* PROBLEM DETAILS: Repeat verbatim, and only, the lines of the data below, beginning at the line that contains "none -> grey brick H1 level 2" and stopping after the line that contains "none -> green slope I5:J6 level 4 top 6".

* Object correspondence data:
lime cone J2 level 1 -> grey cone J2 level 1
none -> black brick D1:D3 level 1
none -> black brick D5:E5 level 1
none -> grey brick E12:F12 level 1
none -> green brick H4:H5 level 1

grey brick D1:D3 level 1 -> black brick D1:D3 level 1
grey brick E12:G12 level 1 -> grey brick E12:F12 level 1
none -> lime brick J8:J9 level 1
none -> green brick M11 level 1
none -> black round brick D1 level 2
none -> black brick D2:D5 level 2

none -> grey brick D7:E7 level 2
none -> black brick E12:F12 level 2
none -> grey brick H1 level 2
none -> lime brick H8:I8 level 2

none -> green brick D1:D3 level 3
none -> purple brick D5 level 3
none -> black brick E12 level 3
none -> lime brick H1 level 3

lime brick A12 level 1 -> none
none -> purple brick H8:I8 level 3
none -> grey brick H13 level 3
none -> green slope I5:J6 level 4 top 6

==

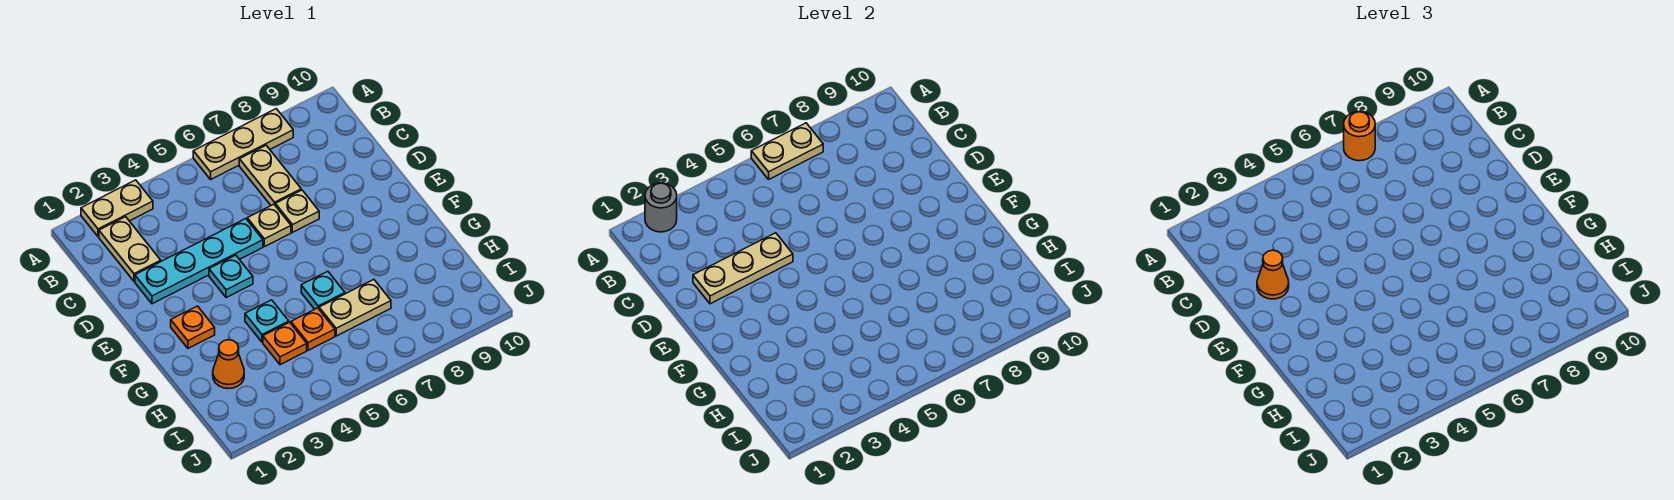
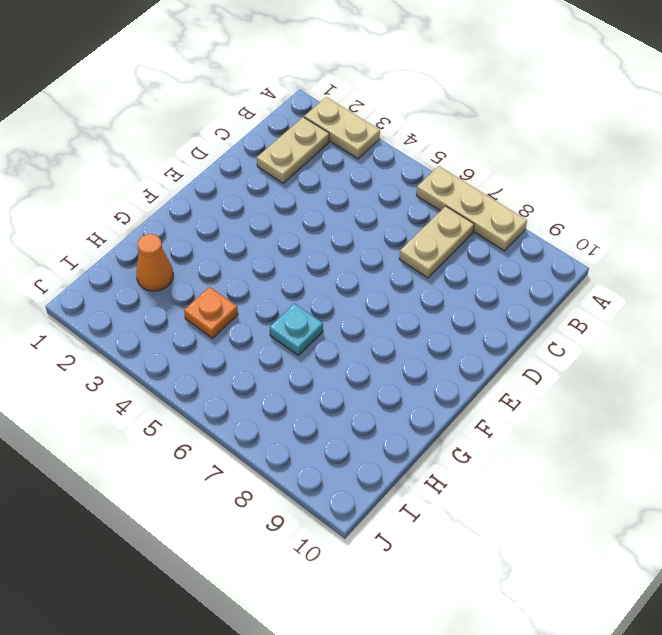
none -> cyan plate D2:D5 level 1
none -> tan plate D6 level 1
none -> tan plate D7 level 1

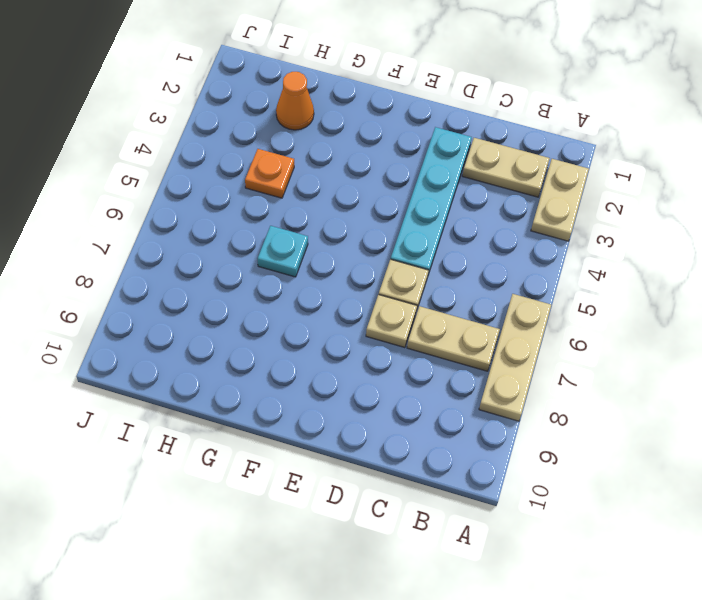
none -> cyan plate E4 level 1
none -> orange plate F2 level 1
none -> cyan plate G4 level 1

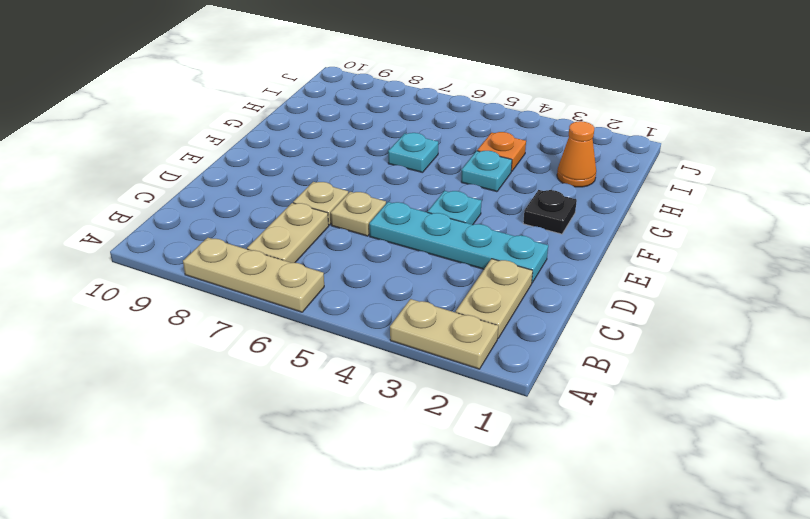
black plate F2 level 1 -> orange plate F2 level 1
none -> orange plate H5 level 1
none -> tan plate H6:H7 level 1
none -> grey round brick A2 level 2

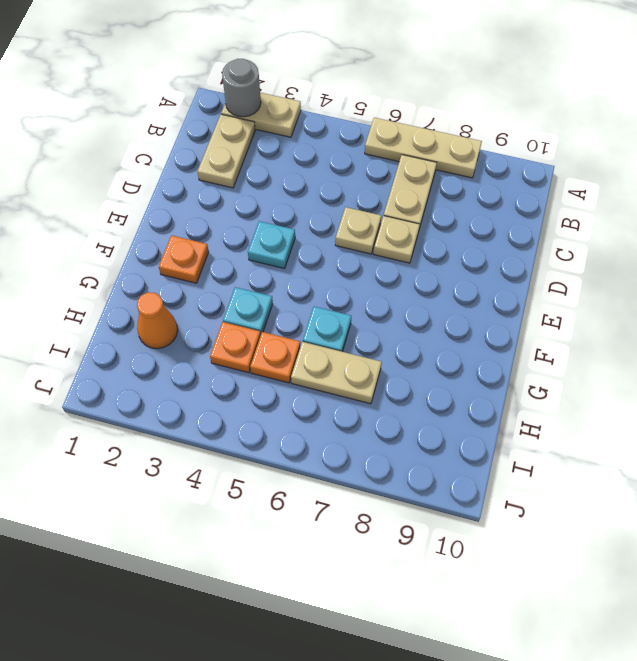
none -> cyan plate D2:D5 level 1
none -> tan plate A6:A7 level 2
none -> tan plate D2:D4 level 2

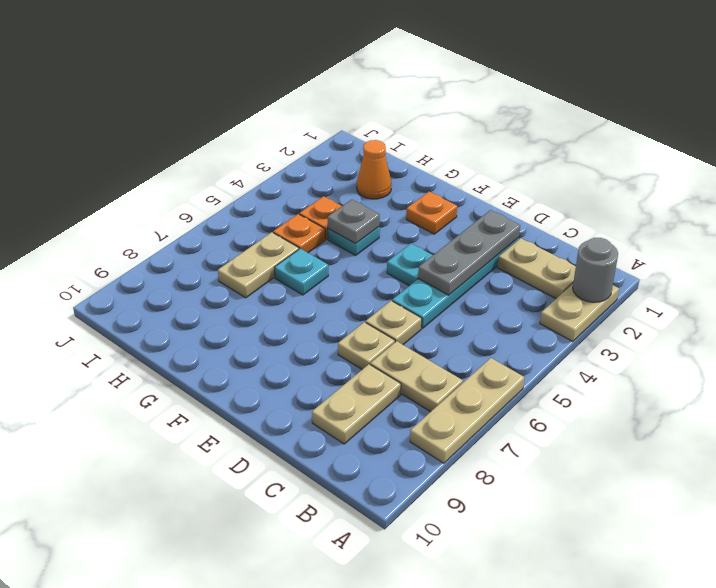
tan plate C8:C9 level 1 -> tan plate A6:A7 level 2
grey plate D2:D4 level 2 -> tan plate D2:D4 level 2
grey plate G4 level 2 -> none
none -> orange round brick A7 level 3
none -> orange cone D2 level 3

* EXERCISE SOLUTION:
none -> grey brick H1 level 2
none -> lime brick H8:I8 level 2

none -> green brick D1:D3 level 3
none -> purple brick D5 level 3
none -> black brick E12 level 3
none -> lime brick H1 level 3

lime brick A12 level 1 -> none
none -> purple brick H8:I8 level 3
none -> grey brick H13 level 3
none -> green slope I5:J6 level 4 top 6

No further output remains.